(Stored entries)
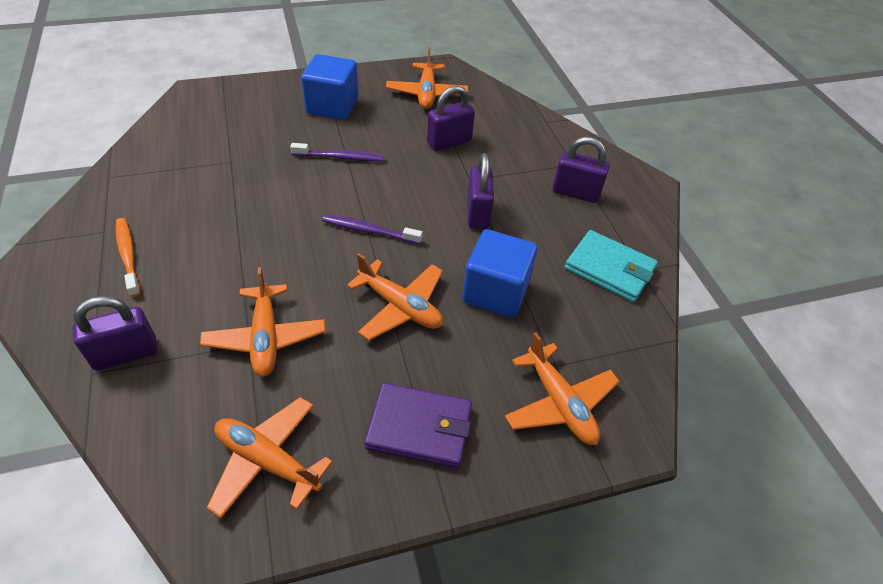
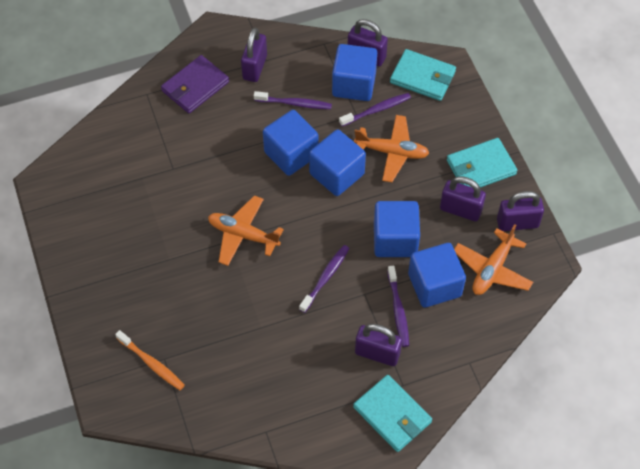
blue cube: 2 -> 5
orange plane: 5 -> 3
purple padlock: 4 -> 5
purple toothbrush: 2 -> 4
turquoise wallet: 1 -> 3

[The task]:
All entries should be reproduced exactly; no picture belongs in the result.

[Response to this task]:
blue cube: 2 -> 5
orange plane: 5 -> 3
purple padlock: 4 -> 5
purple toothbrush: 2 -> 4
turquoise wallet: 1 -> 3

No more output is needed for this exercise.